>>>

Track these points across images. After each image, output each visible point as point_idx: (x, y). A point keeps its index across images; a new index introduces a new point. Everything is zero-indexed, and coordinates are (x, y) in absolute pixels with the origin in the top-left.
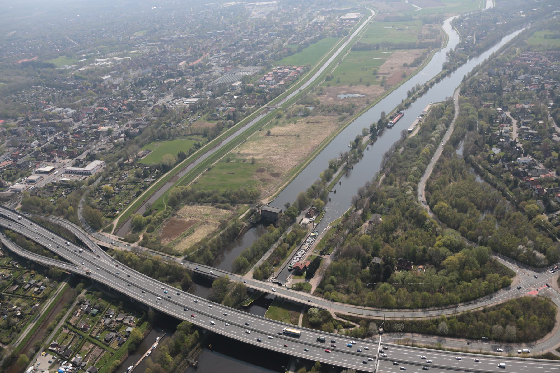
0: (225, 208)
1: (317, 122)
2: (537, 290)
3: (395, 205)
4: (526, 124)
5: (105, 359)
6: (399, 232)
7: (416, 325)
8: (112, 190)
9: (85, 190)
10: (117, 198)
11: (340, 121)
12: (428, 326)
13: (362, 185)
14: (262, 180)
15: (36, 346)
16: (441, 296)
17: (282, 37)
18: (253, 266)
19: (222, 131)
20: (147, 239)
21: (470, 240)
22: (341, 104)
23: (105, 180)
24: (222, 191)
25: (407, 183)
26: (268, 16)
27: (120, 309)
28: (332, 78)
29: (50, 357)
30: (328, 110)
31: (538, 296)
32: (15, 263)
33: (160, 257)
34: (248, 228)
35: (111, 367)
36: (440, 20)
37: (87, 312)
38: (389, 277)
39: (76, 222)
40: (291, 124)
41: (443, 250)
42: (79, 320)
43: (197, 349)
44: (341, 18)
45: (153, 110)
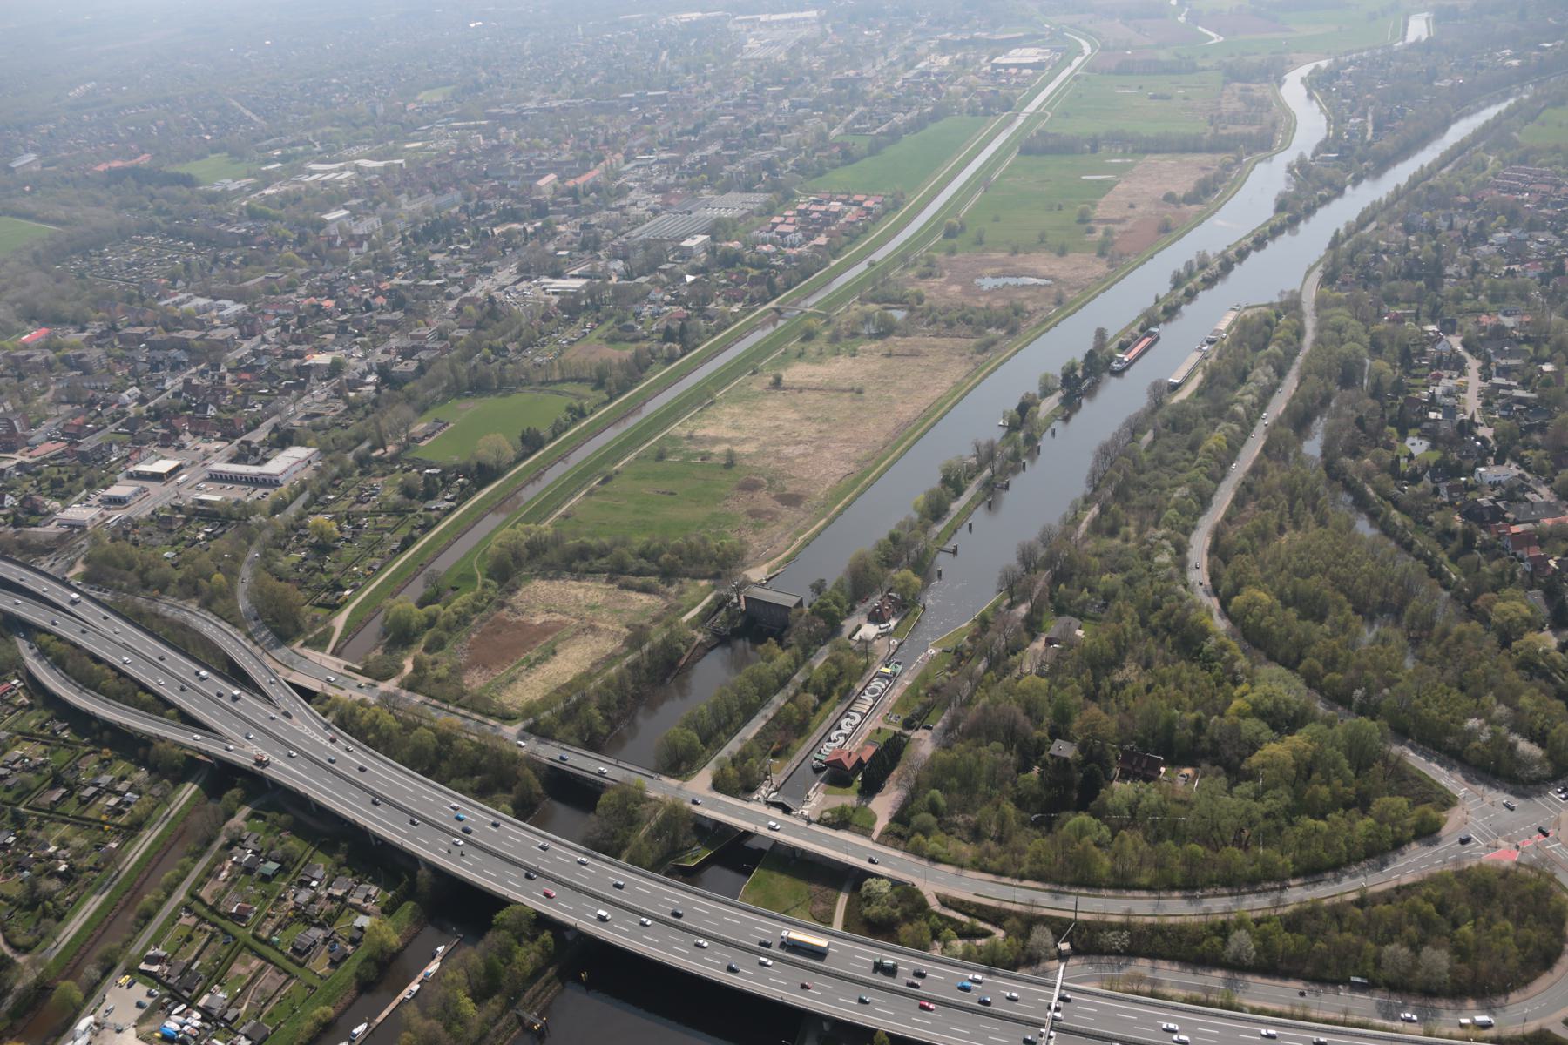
0: (645, 589)
1: (915, 354)
2: (1517, 847)
3: (1121, 593)
4: (1505, 371)
5: (291, 1001)
6: (1130, 672)
7: (1165, 938)
8: (335, 529)
9: (261, 527)
10: (348, 552)
11: (979, 353)
12: (1198, 943)
13: (1031, 535)
14: (753, 514)
15: (104, 959)
16: (1238, 854)
17: (826, 111)
18: (713, 754)
19: (649, 372)
20: (425, 670)
21: (1329, 698)
22: (983, 305)
23: (316, 502)
24: (639, 540)
25: (1160, 533)
26: (792, 51)
27: (339, 865)
28: (963, 229)
29: (140, 991)
30: (945, 321)
31: (1519, 864)
32: (58, 726)
33: (457, 721)
34: (706, 649)
35: (308, 1025)
36: (1274, 73)
37: (248, 871)
38: (1093, 798)
39: (230, 616)
40: (841, 358)
41: (1251, 726)
42: (226, 891)
43: (548, 982)
44: (995, 61)
45: (459, 309)
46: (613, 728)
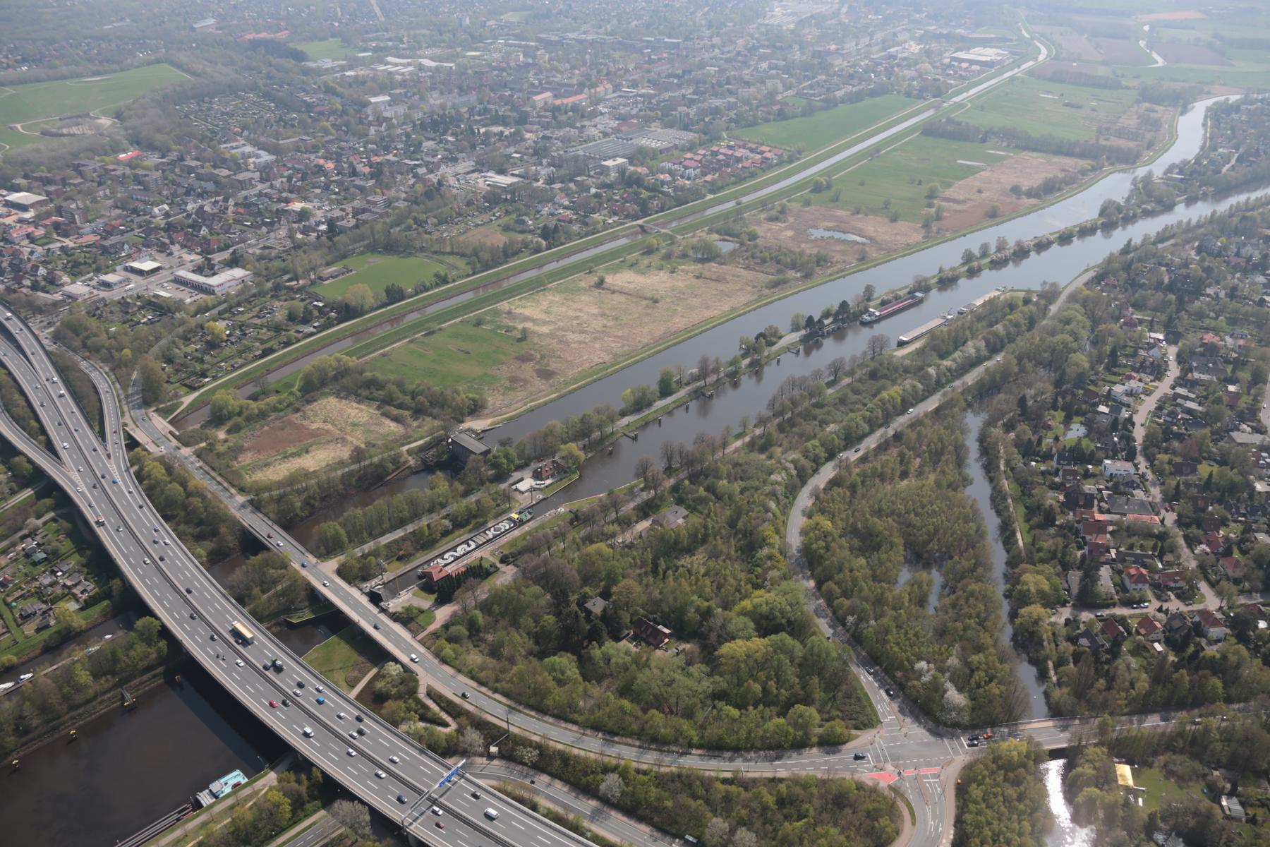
0: (396, 419)
1: (720, 279)
2: (900, 774)
4: (1192, 385)
6: (697, 561)
9: (182, 323)
12: (586, 774)
14: (513, 380)
26: (802, 23)
28: (829, 186)
34: (416, 472)
36: (1182, 101)
37: (27, 556)
40: (662, 273)
43: (154, 676)
46: (312, 514)
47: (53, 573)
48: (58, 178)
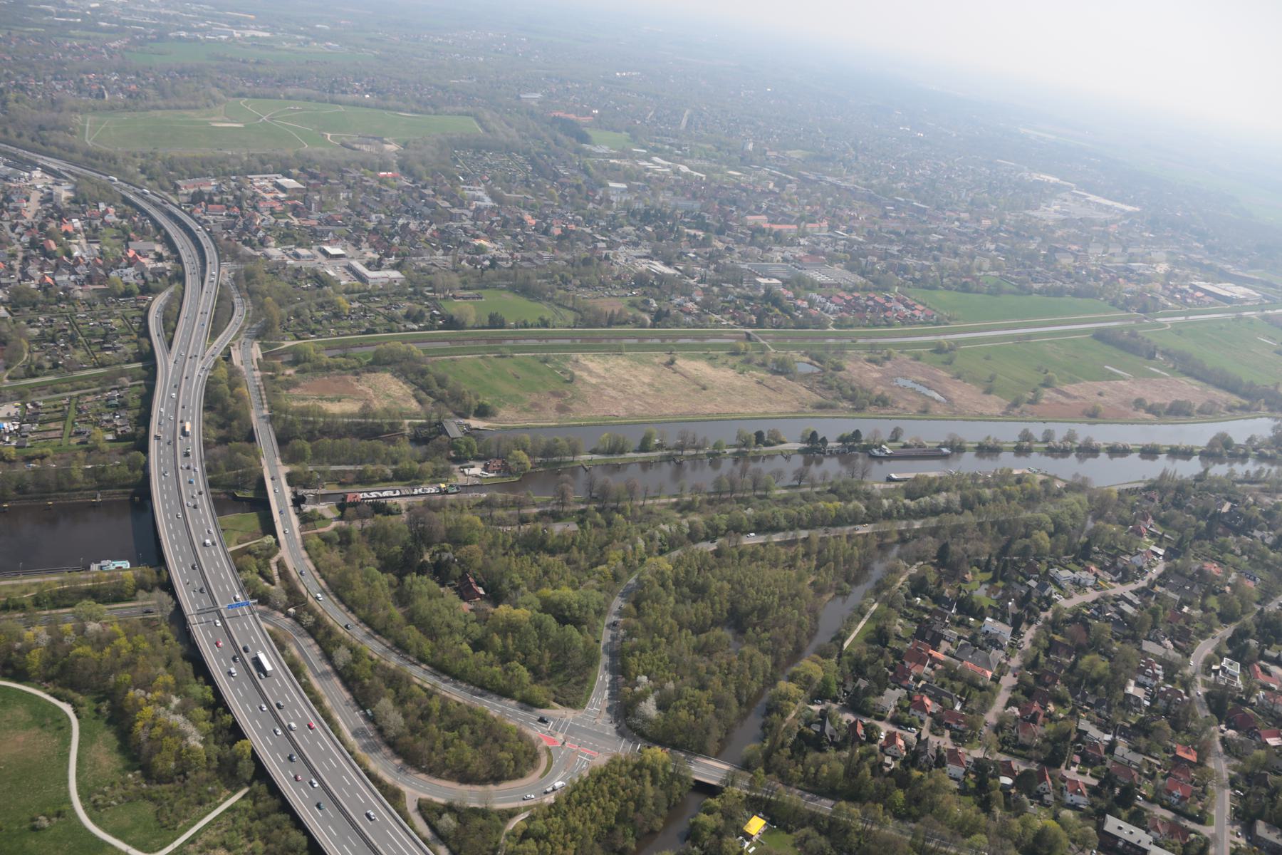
0: (420, 402)
43: (124, 493)
47: (115, 414)
48: (323, 176)
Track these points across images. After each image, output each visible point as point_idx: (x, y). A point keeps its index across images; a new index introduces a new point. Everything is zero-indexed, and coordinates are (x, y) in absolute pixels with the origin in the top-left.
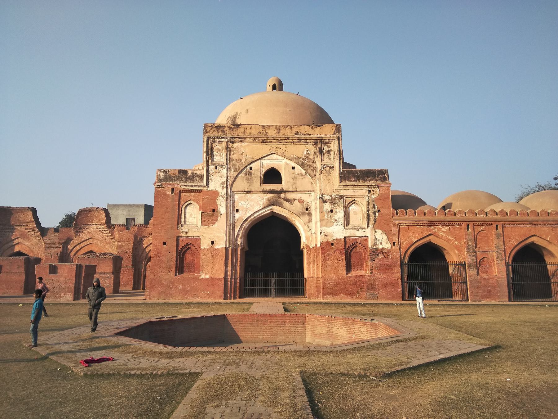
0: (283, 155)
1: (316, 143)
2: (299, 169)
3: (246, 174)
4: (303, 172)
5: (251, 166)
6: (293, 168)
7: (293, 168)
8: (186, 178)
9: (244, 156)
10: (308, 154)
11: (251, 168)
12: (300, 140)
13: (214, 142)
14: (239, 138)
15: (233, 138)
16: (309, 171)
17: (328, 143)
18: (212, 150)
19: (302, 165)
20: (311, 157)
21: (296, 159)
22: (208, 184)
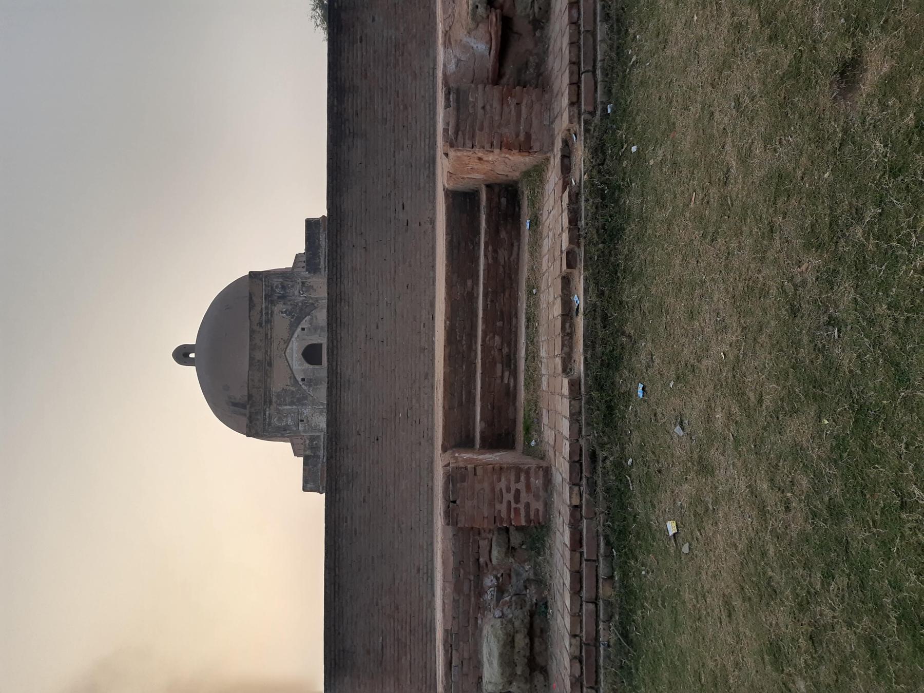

<<<

* [THE TASK]:
Give every line of the entries above as a Markdown table with the columns Line No. and Content, numbering the rows in order. Leave out blank lines and the pictures.

* [EXERCISE SOLUTION]:
| Line No. | Content |
|---|---|
| 1 | Track these points across images. After each image, output each visible point as point_idx: (x, y). A point keeps its index across images; a new index introduces a new point. Everything is zero-indexed, and coordinates are (x, y) in absolute pixels with the origin in the top-left. |
| 2 | 0: (225, 208) |
| 3 | 1: (317, 122) |
| 4 | 2: (537, 290) |
| 5 | 3: (395, 205) |
| 6 | 4: (526, 124) |
| 7 | 5: (105, 359) |
| 8 | 6: (399, 232) |
| 9 | 7: (416, 325) |
| 10 | 8: (112, 190) |
| 11 | 9: (85, 190) |
| 12 | 10: (117, 198) |
| 13 | 11: (340, 121) |
| 14 | 12: (428, 326) |
| 15 | 13: (362, 185) |
| 16 | 14: (262, 180) |
| 17 | 15: (36, 346) |
| 18 | 16: (441, 296) |
| 19 | 17: (282, 37) |
| 20 | 18: (253, 266) |
| 21 | 19: (222, 131) |
| 22 | 20: (147, 239) |
| 23 | 21: (470, 240) |
| 24 | 22: (341, 104) |
| 25 | 23: (105, 180) |
| 26 | 24: (222, 191) |
| 27 | 25: (407, 183) |
| 28 | 26: (268, 16) |
| 29 | 27: (120, 309) |
| 30 | 28: (332, 78) |
| 31 | 29: (50, 357) |
| 32 | 30: (328, 110) |
| 33 | 31: (538, 296) |
| 34 | 32: (15, 263) |
| 35 | 33: (160, 257) |
| 36 | 34: (248, 228) |
| 37 | 35: (111, 367) |
| 38 | 36: (440, 20) |
| 39 | 37: (87, 312) |
| 40 | 38: (389, 277) |
| 41 | 39: (76, 222) |
| 42 | 40: (291, 124) |
| 43 | 41: (443, 250) |
| 44 | 42: (79, 320) |
| 45 | 43: (197, 349) |
| 46 | 44: (341, 18) |
| 47 | 45: (153, 110) |
| 48 | 0: (645, 589) |
| 49 | 1: (915, 354) |
| 50 | 2: (1517, 847) |
| 51 | 3: (1121, 593) |
| 52 | 4: (1505, 371) |
| 53 | 5: (291, 1001) |
| 54 | 6: (1130, 672) |
| 55 | 7: (1165, 938) |
| 56 | 8: (335, 529) |
| 57 | 9: (261, 527) |
| 58 | 10: (348, 552) |
| 59 | 11: (979, 353) |
| 60 | 12: (1198, 943) |
| 61 | 13: (1031, 535) |
| 62 | 14: (753, 514) |
| 63 | 15: (104, 959) |
| 64 | 16: (1238, 854) |
| 65 | 17: (826, 111) |
| 66 | 18: (713, 754) |
| 67 | 19: (649, 372) |
| 68 | 20: (425, 670) |
| 69 | 21: (1329, 698) |
| 70 | 22: (983, 305) |
| 71 | 23: (316, 502) |
| 72 | 24: (639, 540) |
| 73 | 25: (1160, 533) |
| 74 | 26: (792, 51) |
| 75 | 27: (339, 865) |
| 76 | 28: (963, 229) |
| 77 | 29: (140, 991) |
| 78 | 30: (945, 321) |
| 79 | 31: (1519, 864) |
| 80 | 32: (58, 726) |
| 81 | 33: (457, 721) |
| 82 | 34: (706, 649) |
| 83 | 35: (308, 1025) |
| 84 | 36: (1274, 73) |
| 85 | 37: (248, 871) |
| 86 | 38: (1093, 798) |
| 87 | 39: (230, 616) |
| 88 | 40: (841, 358) |
| 89 | 41: (1251, 726) |
| 90 | 42: (226, 891) |
| 91 | 43: (548, 982) |
| 92 | 44: (995, 61) |
| 93 | 45: (459, 309) |
| 94 | 46: (613, 728) |
| 95 | 0: (396, 419) |
| 96 | 1: (720, 279) |
| 97 | 2: (900, 774) |
| 98 | 4: (1192, 385) |
| 99 | 6: (697, 561) |
| 100 | 9: (182, 323) |
| 101 | 12: (586, 774) |
| 102 | 14: (513, 380) |
| 103 | 26: (802, 23) |
| 104 | 28: (829, 186) |
| 105 | 34: (416, 472) |
| 106 | 36: (1182, 101) |
| 107 | 37: (27, 556) |
| 108 | 40: (662, 273) |
| 109 | 43: (154, 676) |
| 110 | 46: (312, 514) |
| 111 | 47: (53, 573) |
| 112 | 48: (58, 178) |
| 113 | 0: (420, 402) |
| 114 | 43: (124, 493) |
| 115 | 47: (115, 414) |
| 116 | 48: (323, 176) |
| 117 | Track these points across images. After each image, output each visible point as point_idx: (x, y). A point keeps its index across images; a new index introduces a new point. Everything is zero-indexed, and coordinates are (x, y) in absolute pixels with the origin in the top-left. |
| 118 | 0: (283, 155) |
| 119 | 1: (316, 143) |
| 120 | 2: (299, 169) |
| 121 | 3: (246, 174) |
| 122 | 4: (303, 172) |
| 123 | 5: (251, 166) |
| 124 | 6: (293, 168) |
| 125 | 7: (293, 168) |
| 126 | 8: (186, 178) |
| 127 | 9: (244, 156) |
| 128 | 10: (308, 154) |
| 129 | 11: (251, 168) |
| 130 | 12: (300, 140) |
| 131 | 13: (214, 142) |
| 132 | 14: (239, 138) |
| 133 | 15: (233, 138) |
| 134 | 16: (309, 171) |
| 135 | 17: (328, 143) |
| 136 | 18: (212, 150) |
| 137 | 19: (302, 165) |
| 138 | 20: (311, 157) |
| 139 | 21: (296, 159) |
| 140 | 22: (208, 184) |